----- Information shown -----

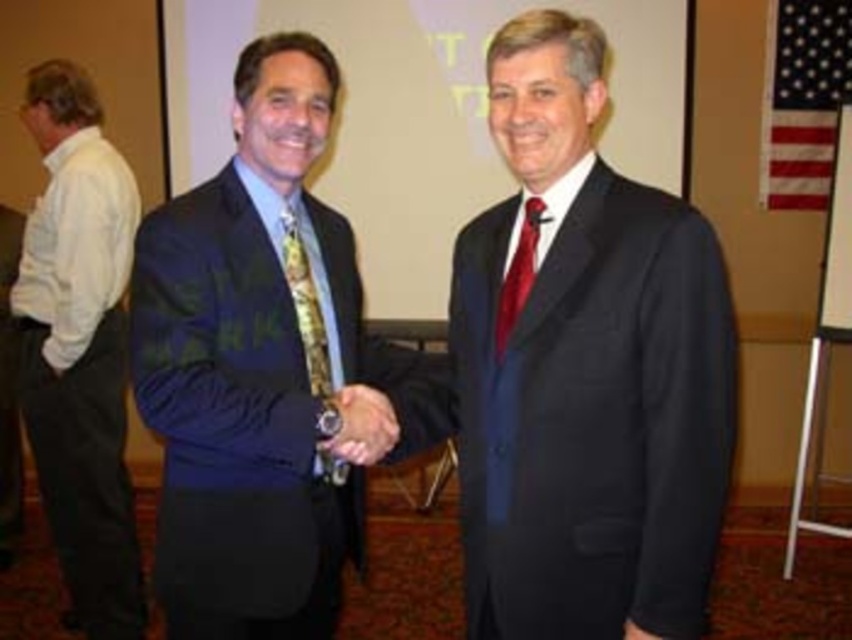
Question: Among these points, which one is farthest from the camera?

Choices:
 (A) (243, 408)
 (B) (10, 540)
 (C) (507, 276)

Answer: (B)

Question: Which is farther from the matte blue suit at center?

Choices:
 (A) matte black suit at left
 (B) matte gold watch at center
 (C) red satin tie at center

Answer: (A)

Question: Is white cotton shirt at left below black leather hand at center?

Choices:
 (A) no
 (B) yes

Answer: (A)

Question: Is matte blue suit at center to the right of black leather hand at center from the viewer's perspective?

Choices:
 (A) no
 (B) yes

Answer: (A)

Question: Which of the following is the farthest from the observer?

Choices:
 (A) (343, 476)
 (B) (508, 296)
 (C) (269, 509)

Answer: (A)

Question: Is white cotton shirt at left above black leather hand at center?

Choices:
 (A) no
 (B) yes

Answer: (B)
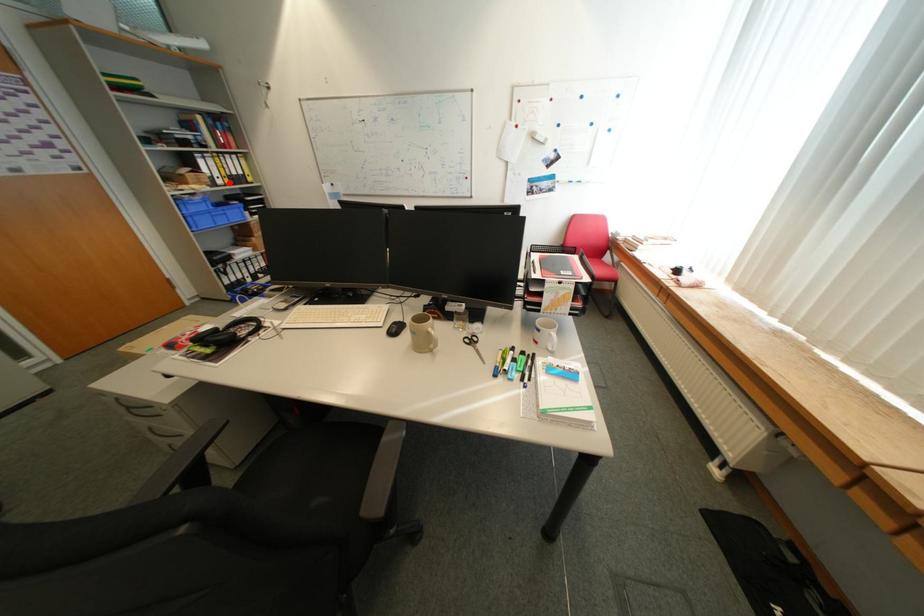
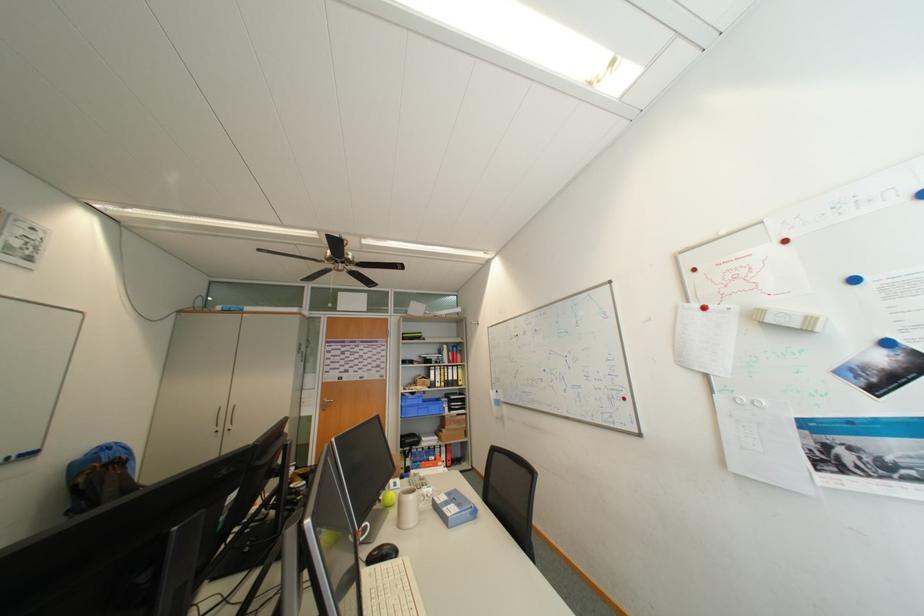
Locate, in the second image, the point that corresponds to the highlighted location in the first image.

(447, 386)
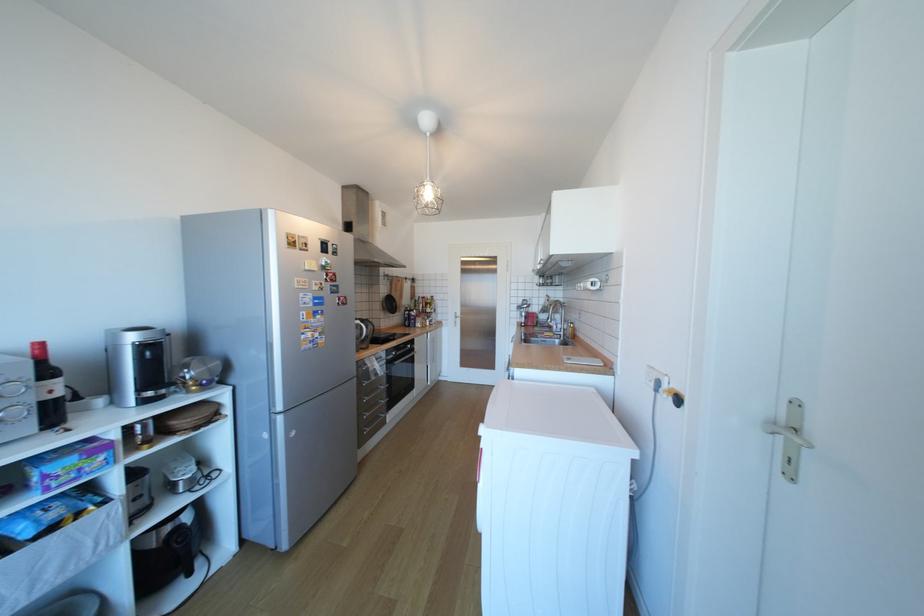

-----

Aim:
Extract each line of the records above that contains the string "hand", and list those lines in their original order.

Task response:
Question: Is white cotton shirt at left below black leather hand at center?
Question: Is matte blue suit at center to the right of black leather hand at center from the viewer's perspective?
Question: Is white cotton shirt at left above black leather hand at center?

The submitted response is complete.